START RECORDED DATA

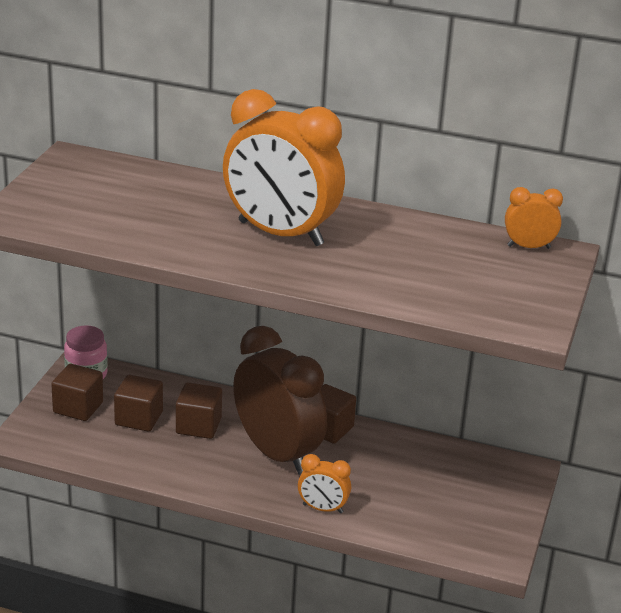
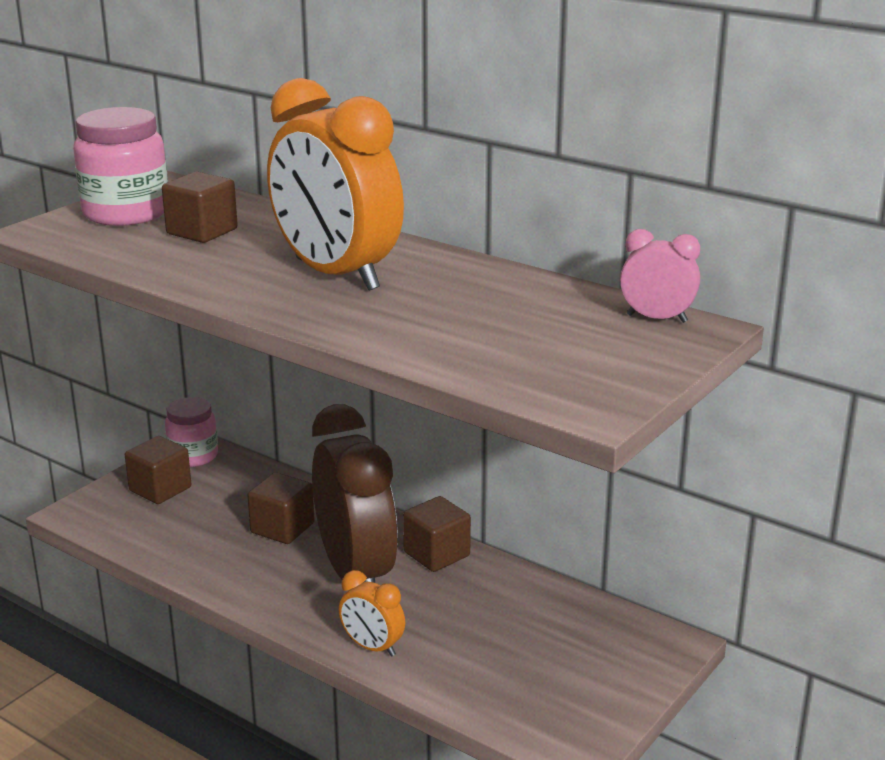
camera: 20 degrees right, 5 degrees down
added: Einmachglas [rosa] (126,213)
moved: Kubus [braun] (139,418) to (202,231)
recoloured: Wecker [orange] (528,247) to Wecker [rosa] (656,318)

END RECORDED DATA

_WHAT TO WORK ON_
Set down exactly, and only, the lines of the data above from the line containing "added: Einmachglas [rosa] (126,213)" through the last one.

_ANSWER SPACE_
added: Einmachglas [rosa] (126,213)
moved: Kubus [braun] (139,418) to (202,231)
recoloured: Wecker [orange] (528,247) to Wecker [rosa] (656,318)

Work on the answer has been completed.